TASK STATEMENT:
Do any lines in the data below contain "turquoise"? If so, copy every one of them.

-- MATERIAL FOR THE TASK follows --

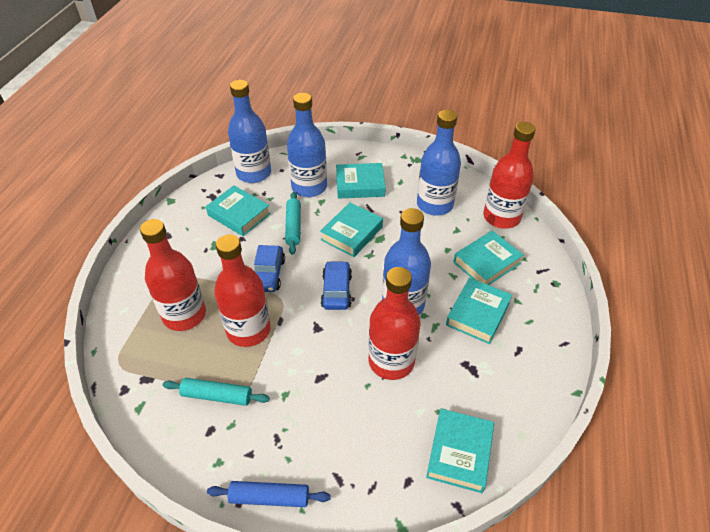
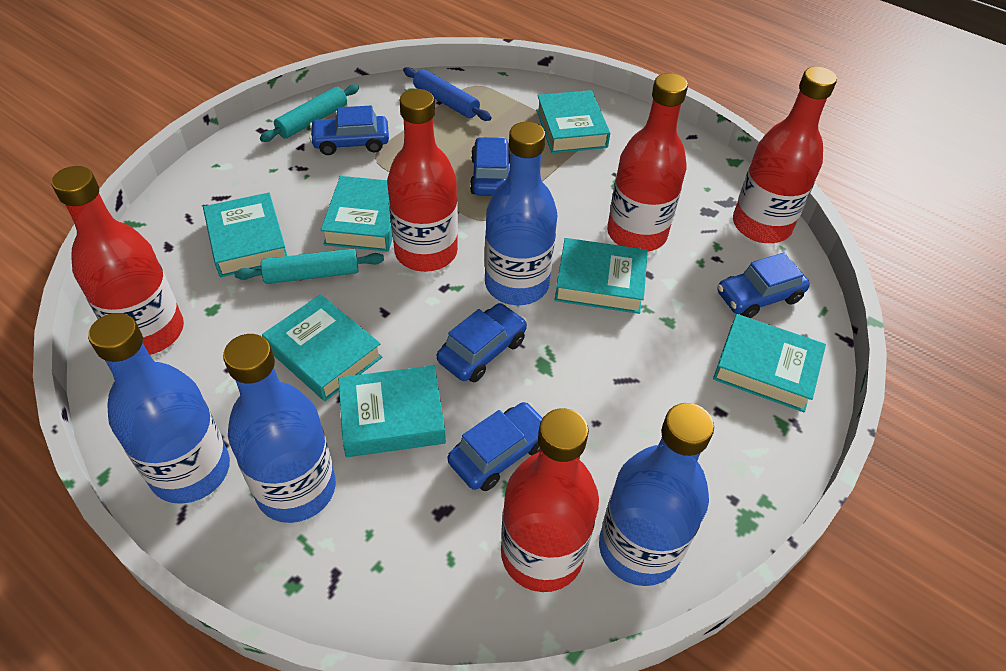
blue car: 2 -> 5
red bottle: 4 -> 5
turquoise book: 6 -> 7

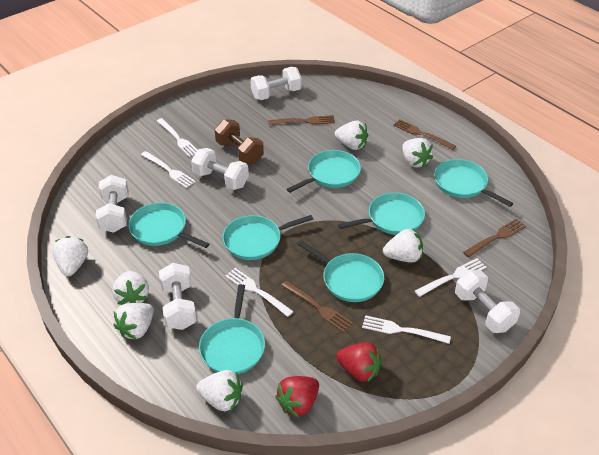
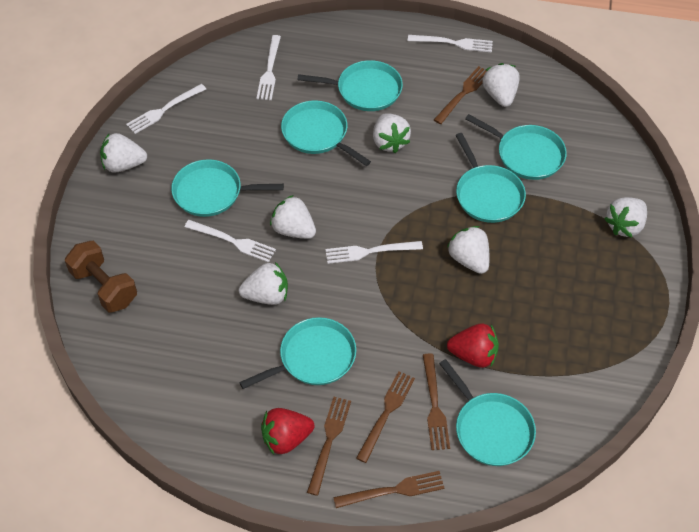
brown fork: 4 -> 5
white dumbbell: 5 -> 0

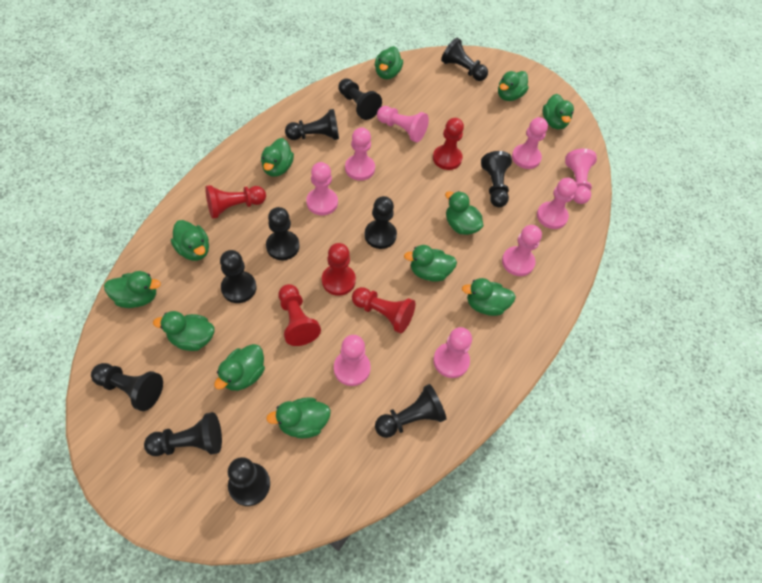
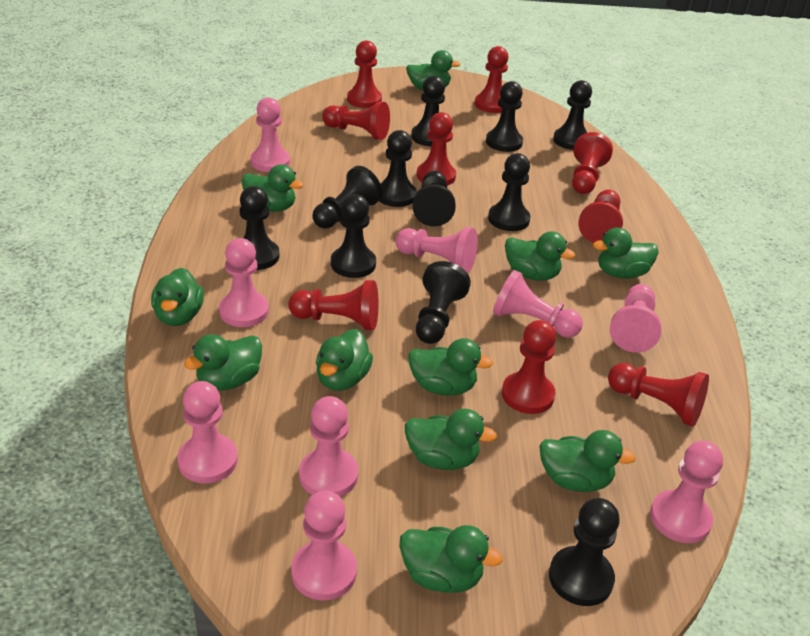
green duck: 12 -> 11
red pawn: 5 -> 9

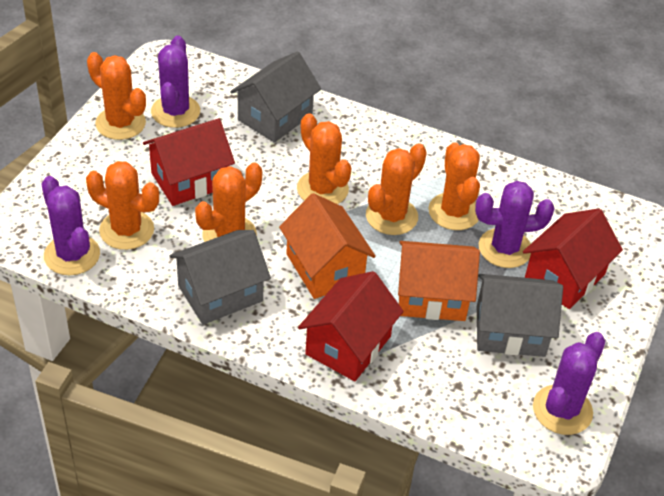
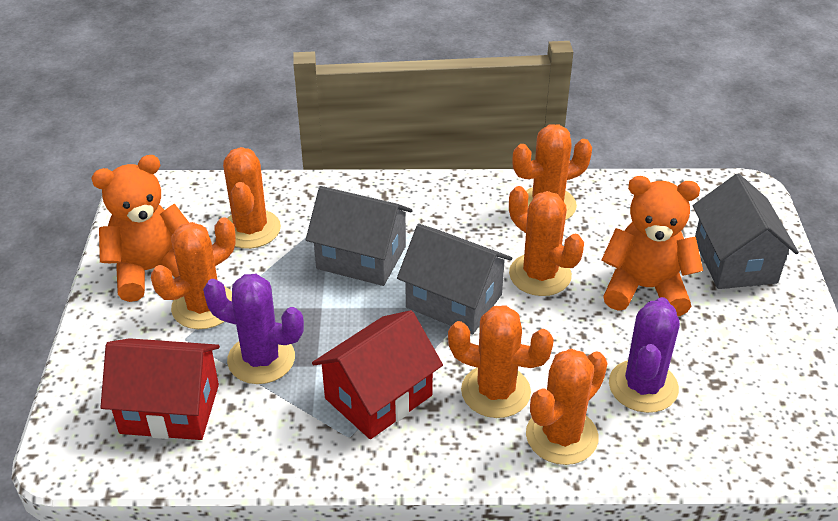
orange house: 2 -> 0
orange teddy bear: 0 -> 2
purple cactus: 4 -> 2
red house: 3 -> 2

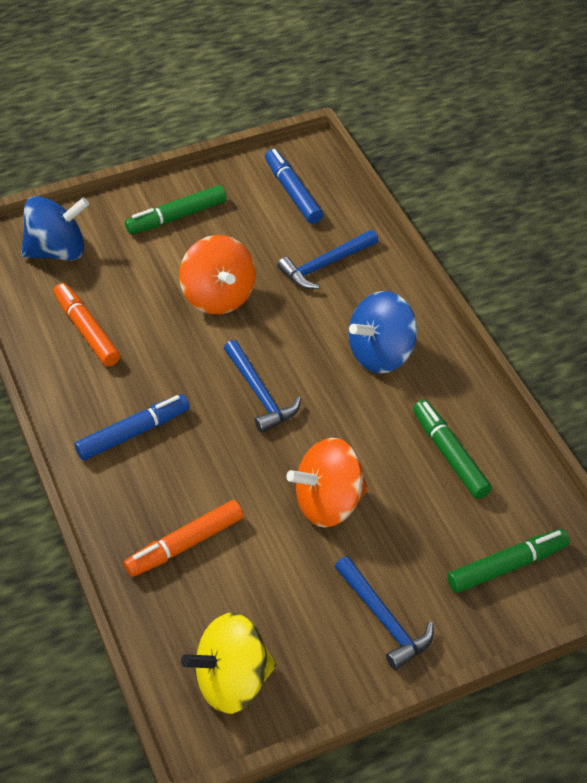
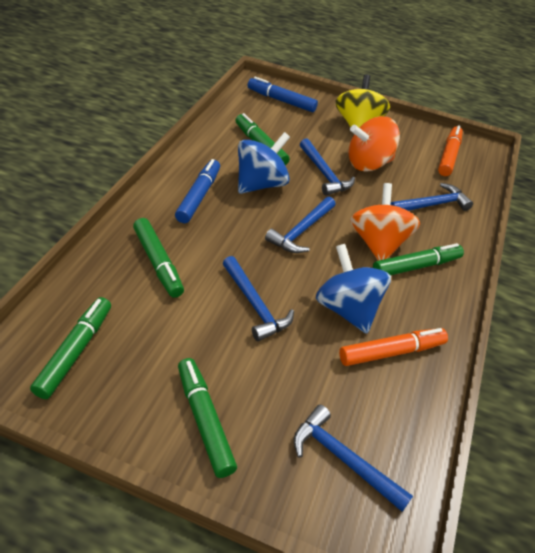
blue hammer: 3 -> 5
green marker: 3 -> 5

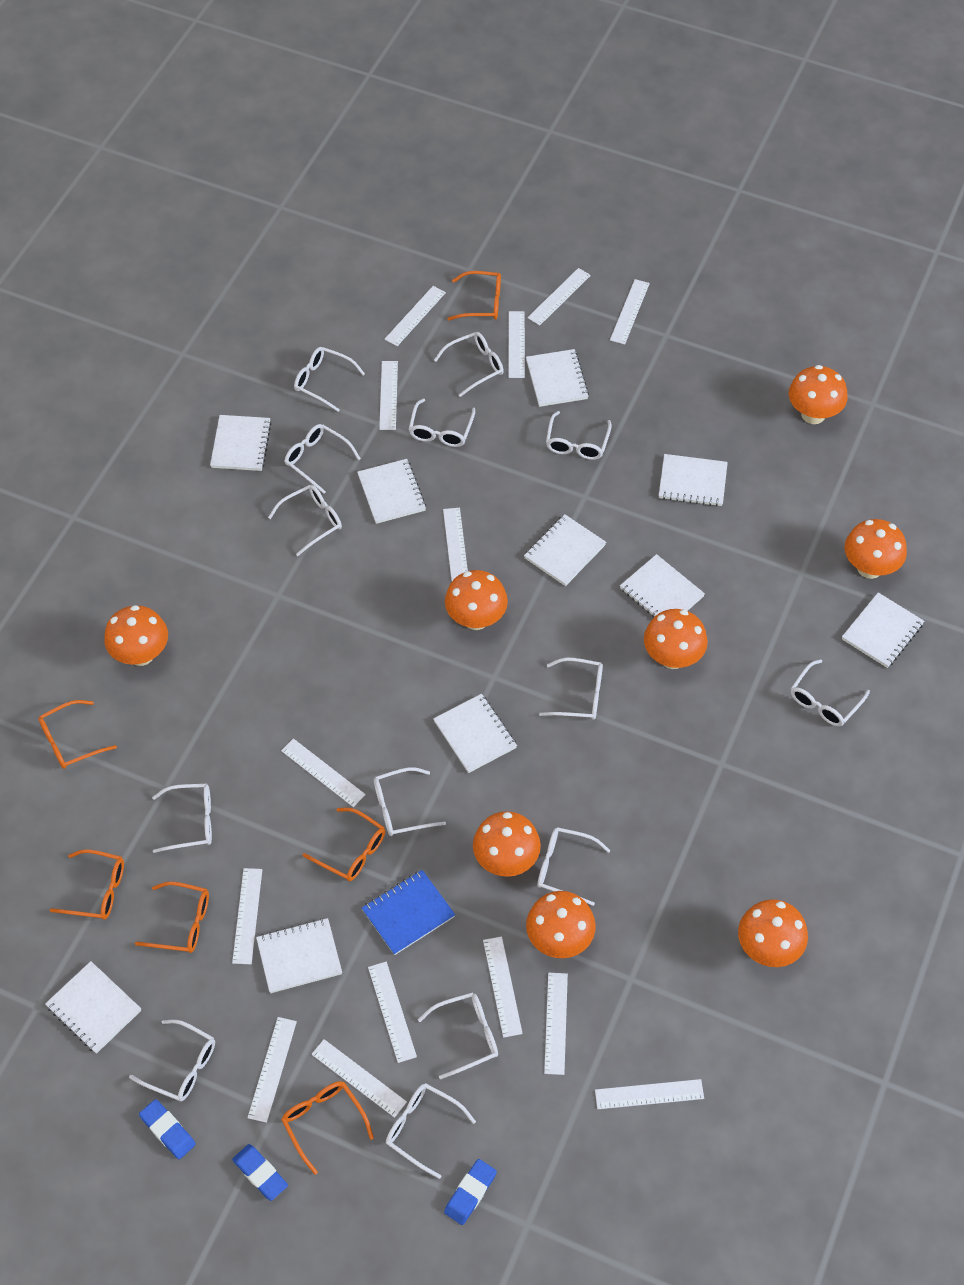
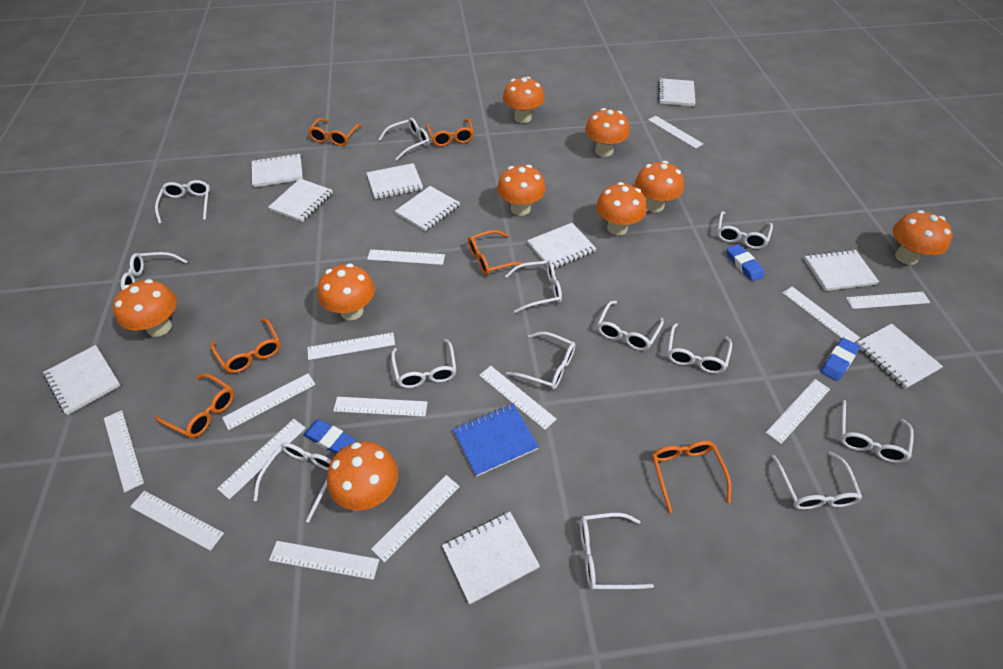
orange mushroom: 8 -> 9
white glasses: 14 -> 13

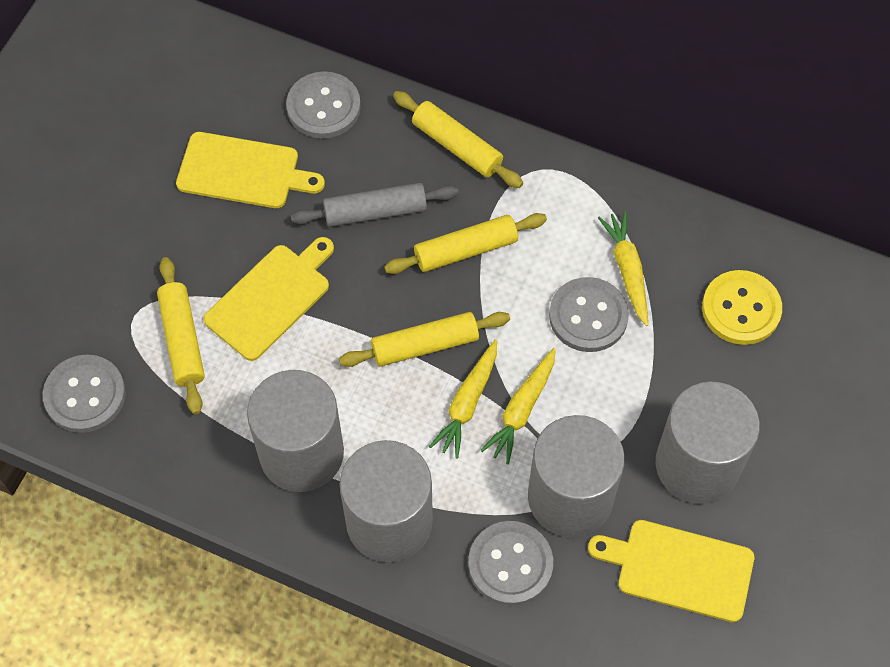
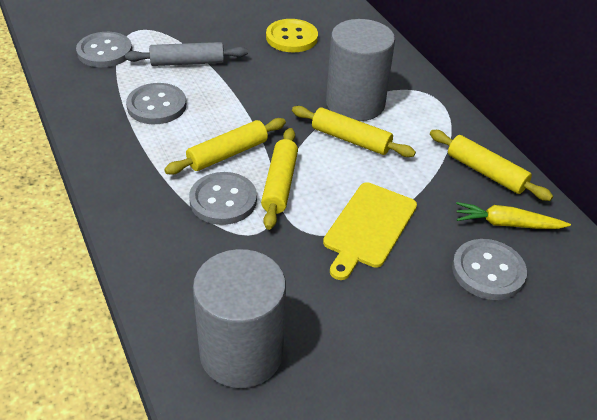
grey cylinder: 4 -> 2
yellow carrot: 3 -> 1
yellow cutting board: 3 -> 1

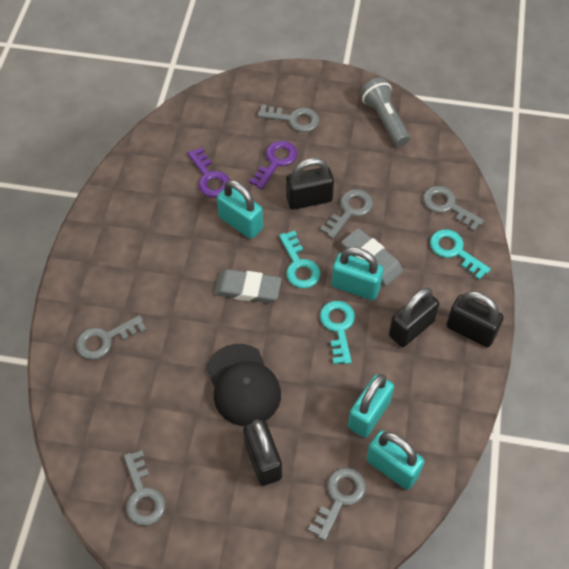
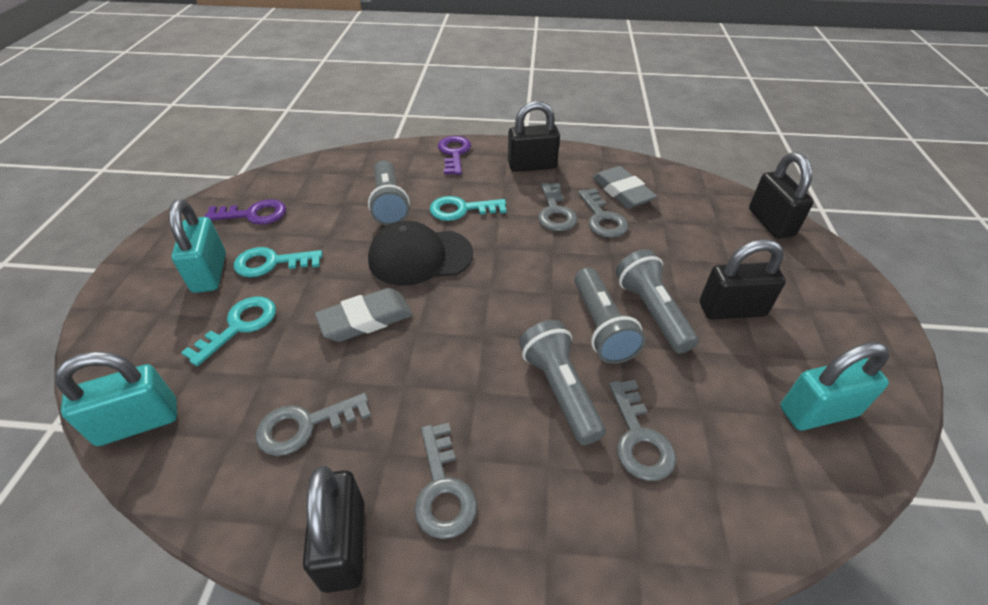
grey flashlight: 1 -> 4
grey key: 6 -> 5
turquoise padlock: 4 -> 3

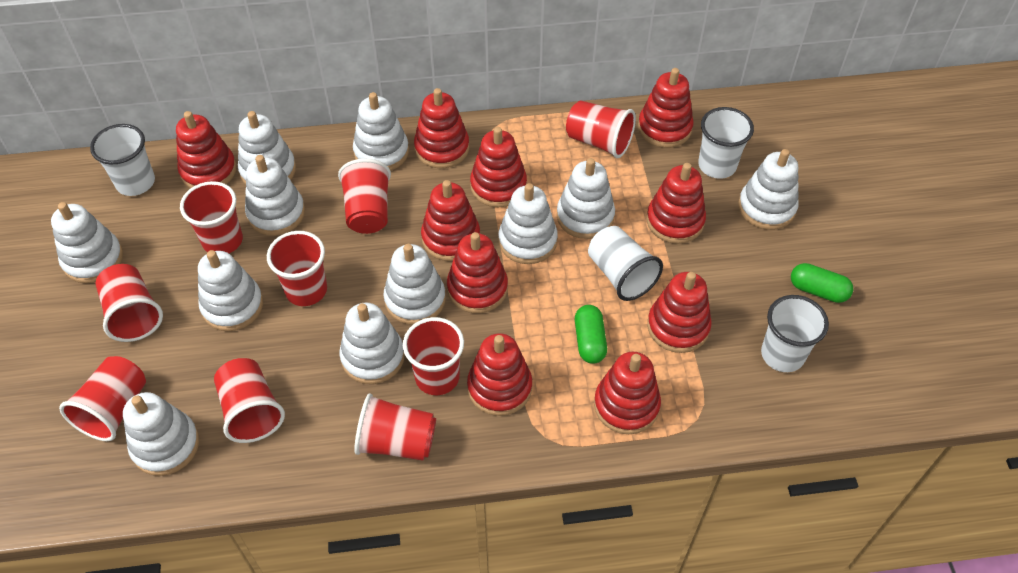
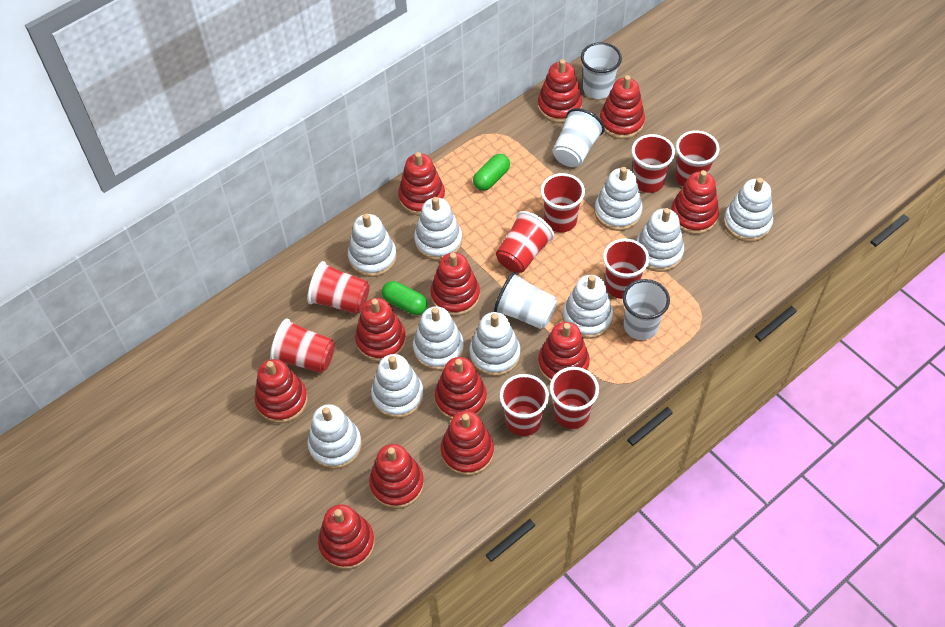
red stacking toy: 10 -> 12
white stacking toy: 11 -> 10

-- MATERIAL FOR THE TASK concluded --

RESPONSE AREA:
turquoise book: 6 -> 7
turquoise padlock: 4 -> 3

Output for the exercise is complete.